Excerpts from a dataset ->
============
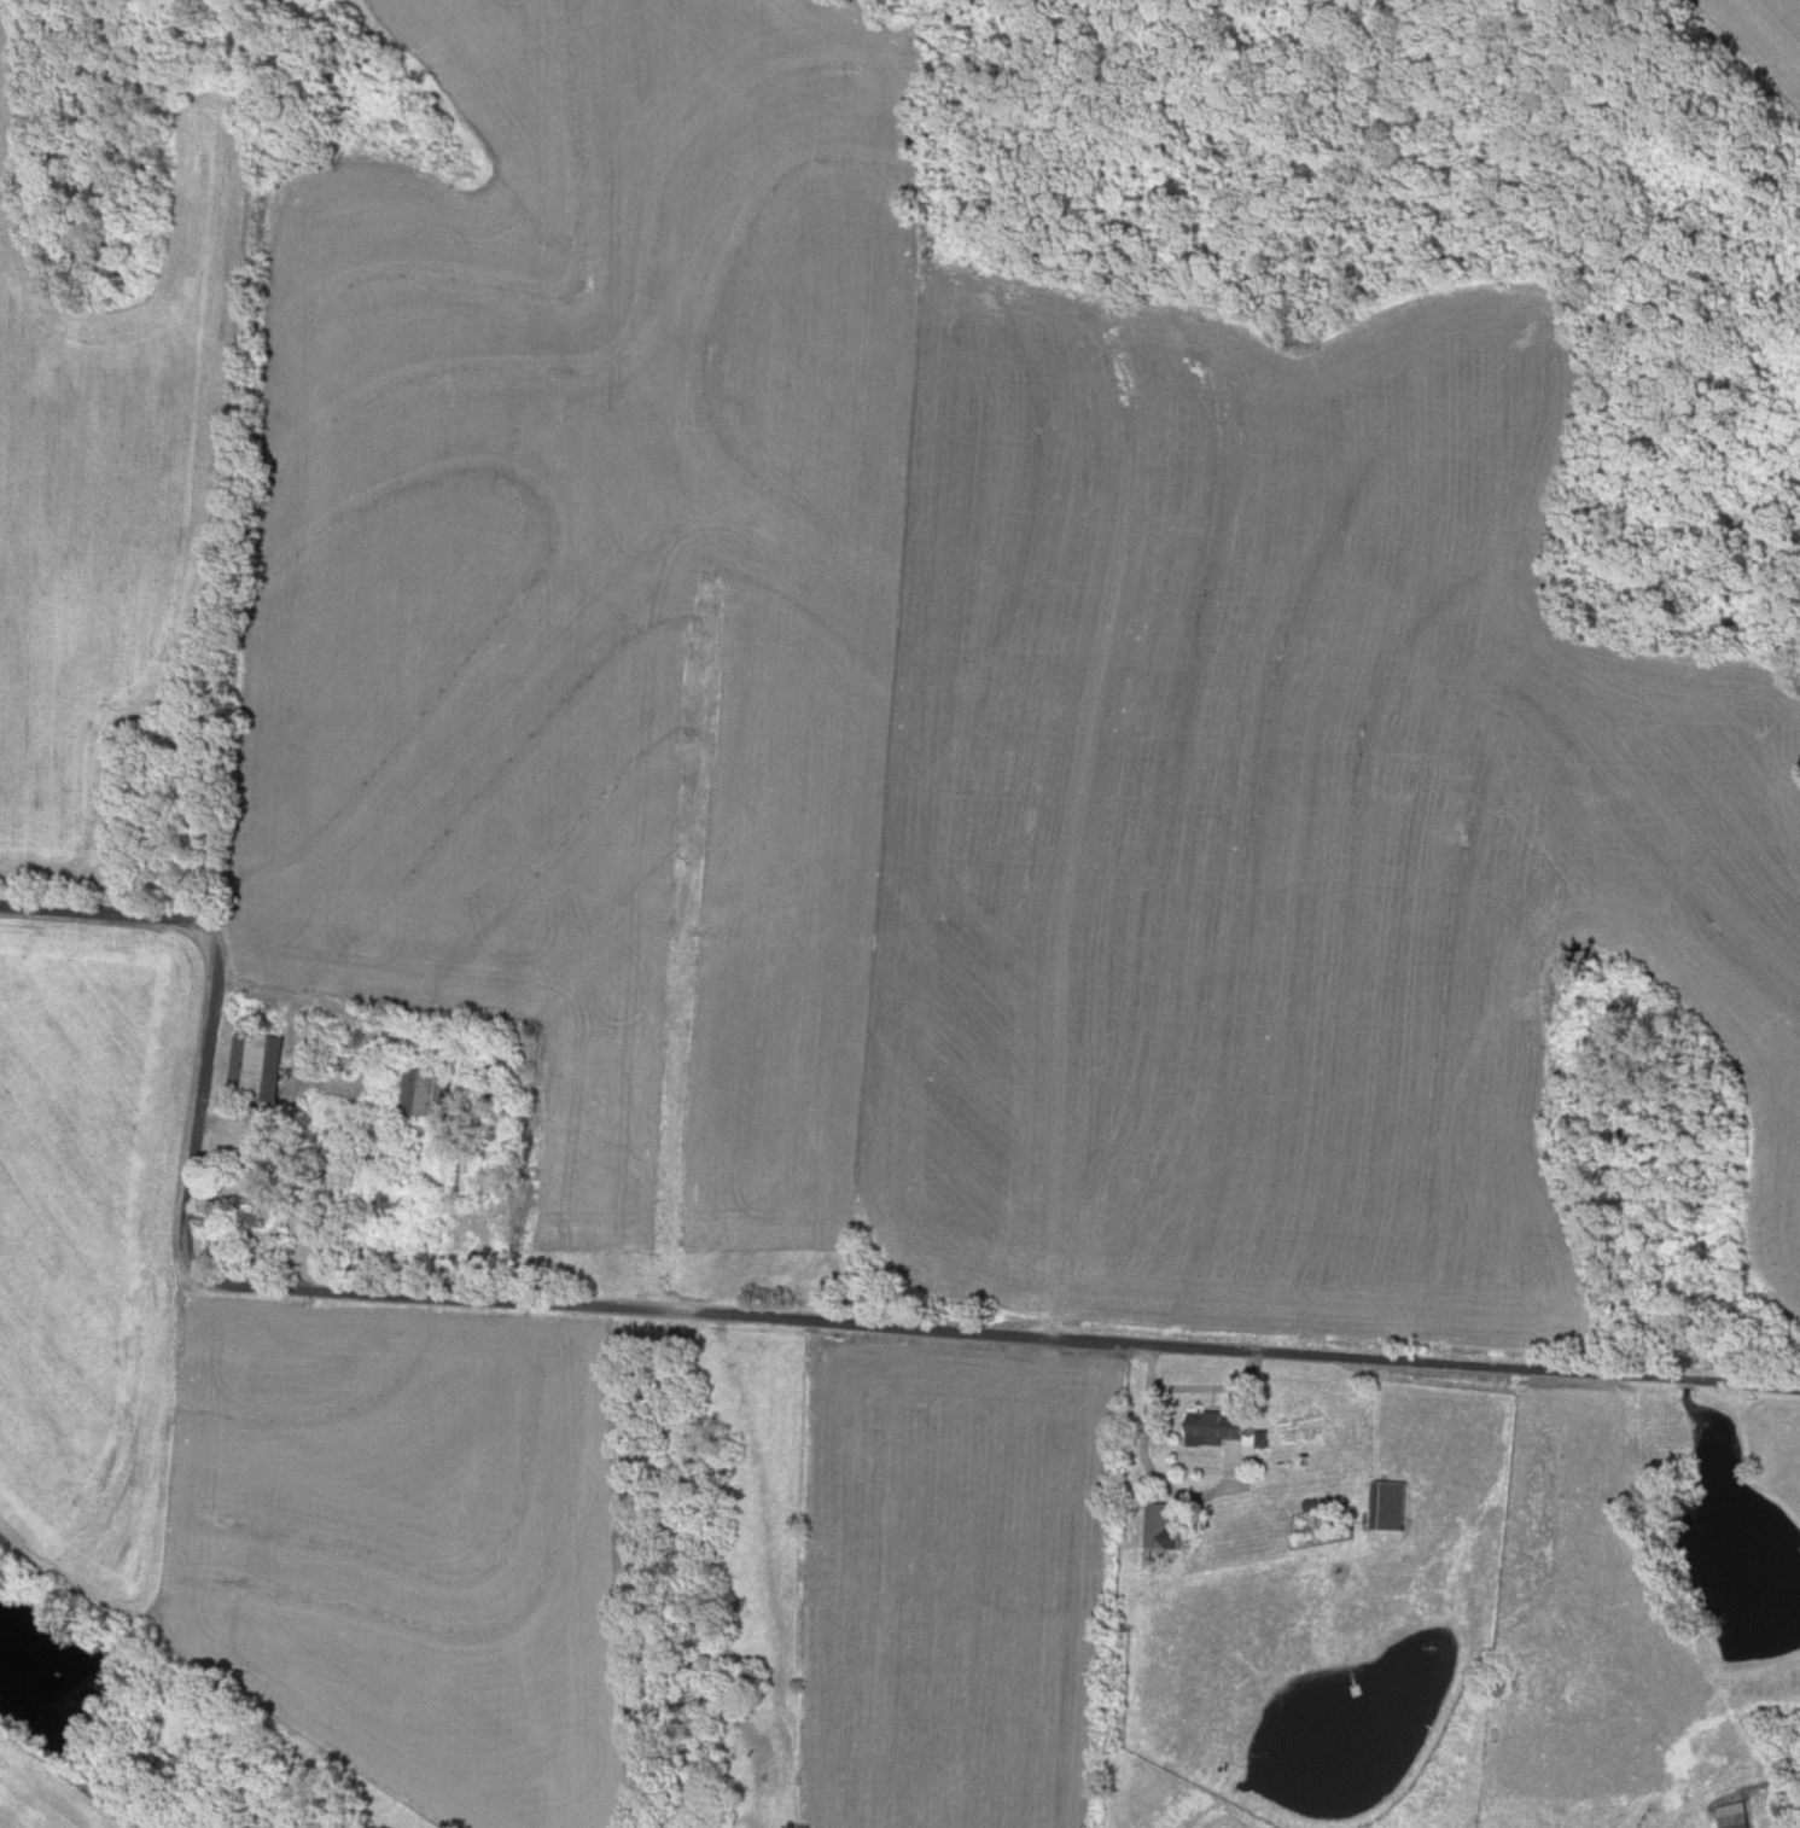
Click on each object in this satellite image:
crop: (1741, 60)
crop: (106, 476)
crop: (604, 595)
crop: (1289, 829)
building: (254, 1065)
building: (420, 1092)
road: (292, 1173)
building: (253, 1211)
crop: (89, 1244)
road: (713, 1313)
building: (1210, 1427)
road: (1147, 1467)
building: (1386, 1505)
building: (1160, 1527)
crop: (404, 1549)
crop: (959, 1582)
crop: (46, 1792)
building: (1732, 1815)

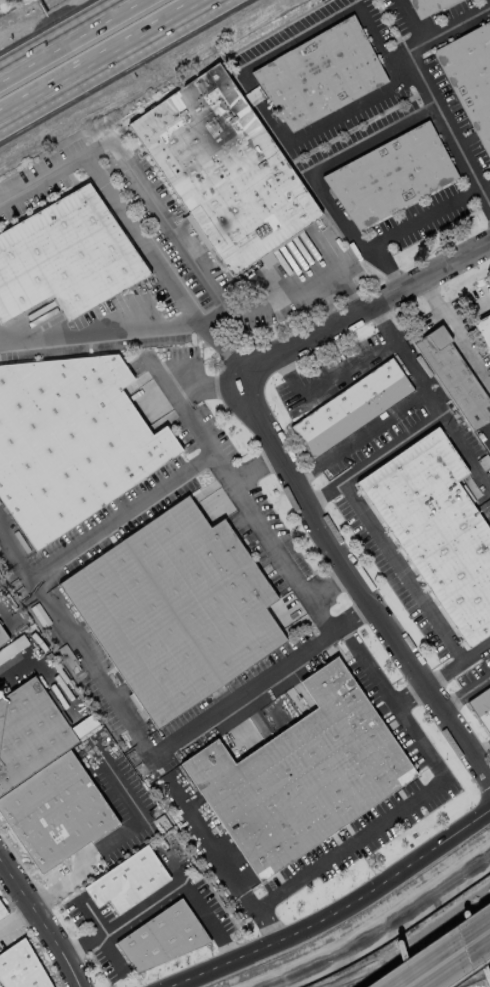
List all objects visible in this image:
building: (426, 6)
road: (320, 21)
road: (68, 39)
road: (418, 42)
road: (101, 57)
building: (320, 74)
building: (471, 79)
road: (253, 94)
road: (332, 121)
road: (352, 151)
building: (224, 169)
building: (390, 175)
road: (113, 200)
road: (161, 214)
road: (346, 253)
building: (65, 256)
road: (487, 298)
road: (366, 310)
building: (484, 330)
road: (100, 332)
road: (455, 332)
road: (222, 349)
road: (408, 358)
building: (454, 377)
road: (329, 379)
building: (351, 407)
road: (444, 413)
road: (485, 430)
road: (362, 435)
building: (70, 441)
road: (468, 450)
road: (374, 455)
road: (255, 466)
road: (173, 477)
building: (437, 530)
road: (9, 546)
road: (284, 561)
road: (400, 569)
road: (358, 582)
road: (330, 583)
road: (34, 584)
road: (1, 607)
building: (175, 609)
building: (2, 638)
road: (457, 661)
road: (91, 666)
road: (45, 671)
road: (465, 689)
road: (410, 694)
road: (234, 696)
building: (481, 705)
road: (482, 749)
building: (302, 773)
building: (44, 781)
road: (412, 799)
road: (195, 822)
road: (121, 834)
road: (172, 860)
building: (127, 880)
road: (159, 891)
road: (250, 899)
building: (2, 911)
road: (331, 912)
road: (13, 919)
road: (38, 927)
building: (159, 938)
road: (443, 954)
railway: (429, 961)
railway: (440, 965)
building: (21, 968)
============
Lines above with the word "this" should be counted, and the reply is that count alone.

2